## EXERCISE PROMPT:
Copy out each entry below verbatim, skipping the images.

## DATA TO USE:
----------

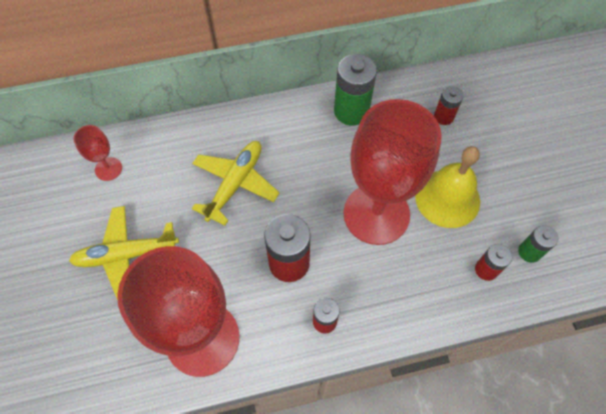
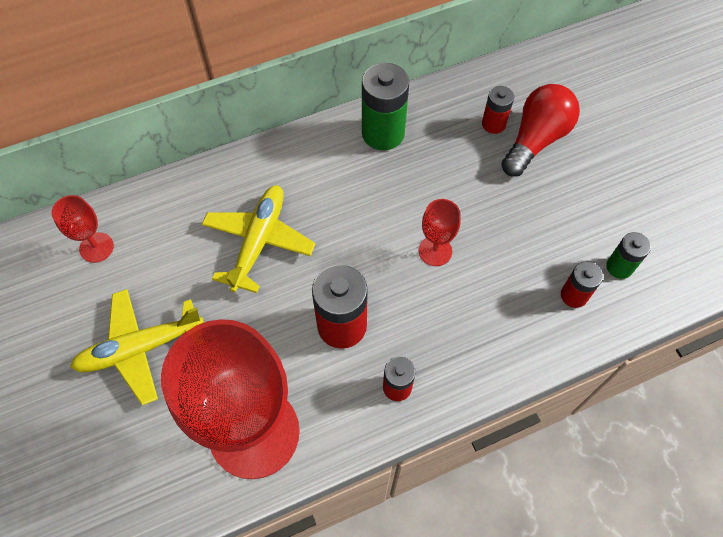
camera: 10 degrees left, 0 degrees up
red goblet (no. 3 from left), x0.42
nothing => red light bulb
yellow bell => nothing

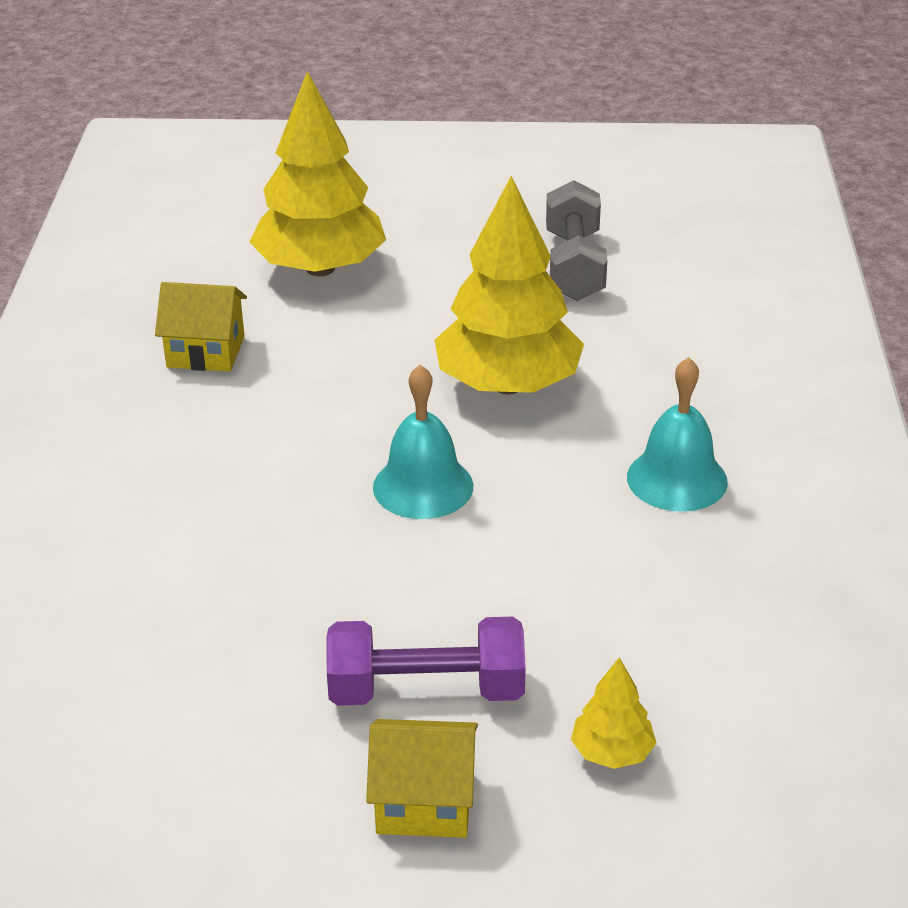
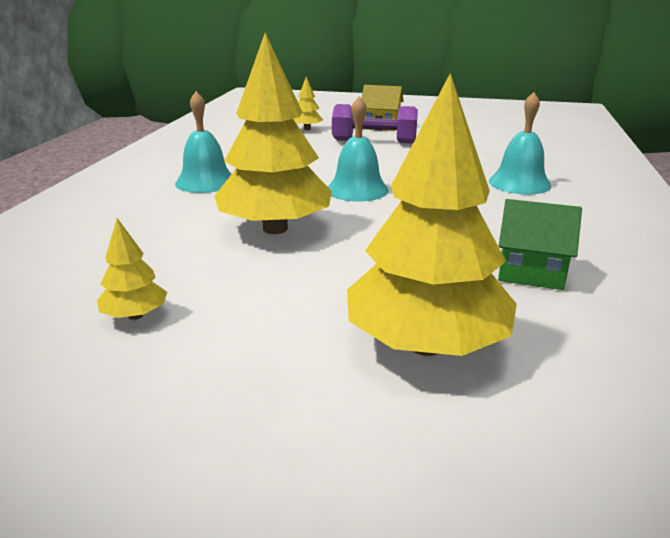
camera: 170 degrees left, 10 degrees down
grey dumbbell => yellow tree (no. 1 from left)
nothing => turquoise bell (no. 3 from left)
yellow house (no. 1 from left) => green house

----------

## OUTPUT OF THE EXERCISE:
camera: 10 degrees left, 0 degrees up
red goblet (no. 3 from left), x0.42
nothing => red light bulb
yellow bell => nothing

camera: 170 degrees left, 10 degrees down
grey dumbbell => yellow tree (no. 1 from left)
nothing => turquoise bell (no. 3 from left)
yellow house (no. 1 from left) => green house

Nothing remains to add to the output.